> _Data to use_

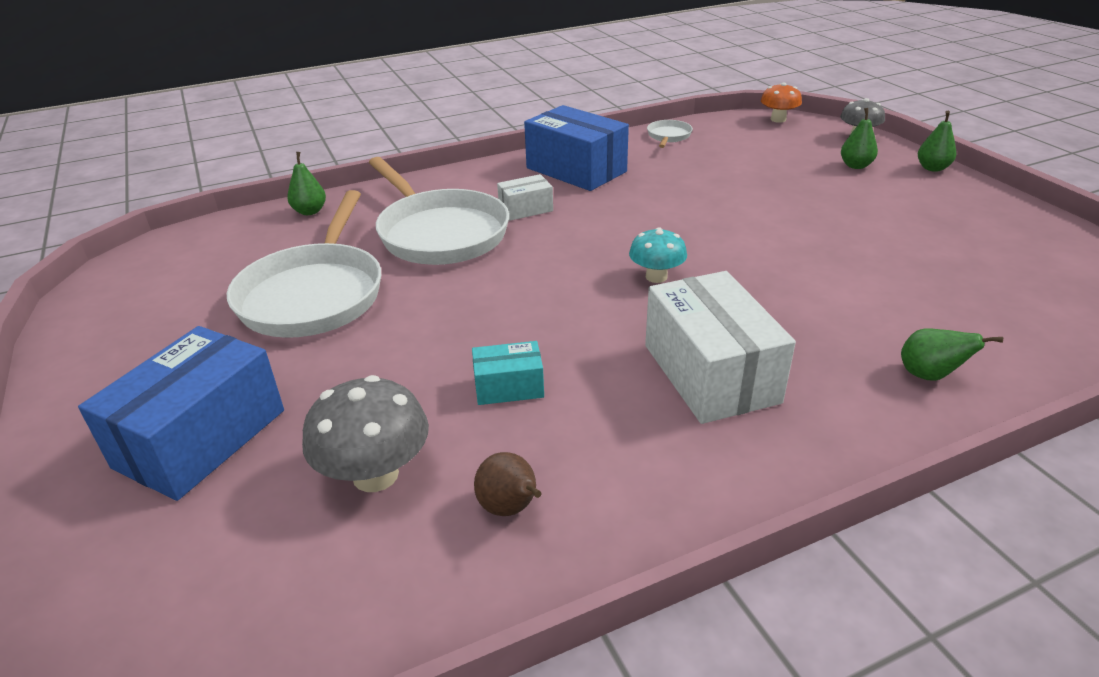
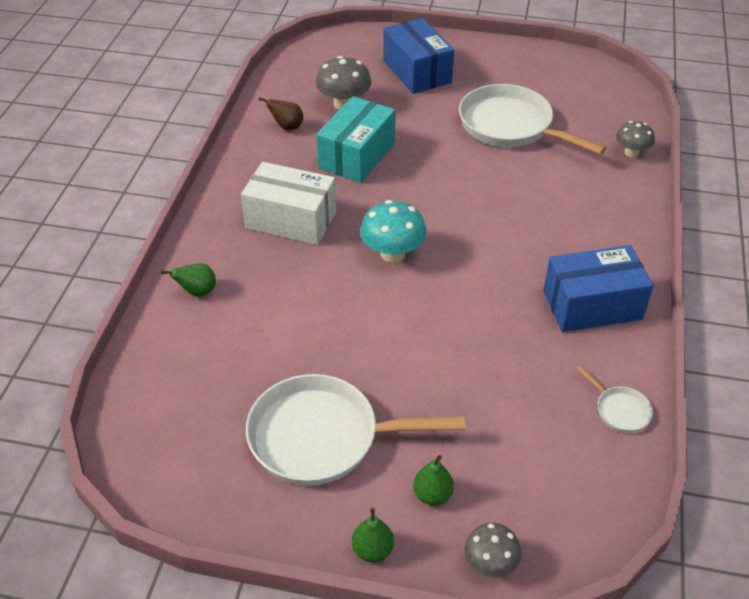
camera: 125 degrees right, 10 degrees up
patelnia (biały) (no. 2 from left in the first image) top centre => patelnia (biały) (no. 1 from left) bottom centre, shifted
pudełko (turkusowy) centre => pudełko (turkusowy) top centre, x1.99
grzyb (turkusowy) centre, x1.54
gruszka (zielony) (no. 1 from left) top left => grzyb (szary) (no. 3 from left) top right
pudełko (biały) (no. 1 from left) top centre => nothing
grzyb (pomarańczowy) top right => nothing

> _Problem details_
Give every entry back unchanged, with no pictures.

> _Your response_
camera: 125 degrees right, 10 degrees up
patelnia (biały) (no. 2 from left in the first image) top centre => patelnia (biały) (no. 1 from left) bottom centre, shifted
pudełko (turkusowy) centre => pudełko (turkusowy) top centre, x1.99
grzyb (turkusowy) centre, x1.54
gruszka (zielony) (no. 1 from left) top left => grzyb (szary) (no. 3 from left) top right
pudełko (biały) (no. 1 from left) top centre => nothing
grzyb (pomarańczowy) top right => nothing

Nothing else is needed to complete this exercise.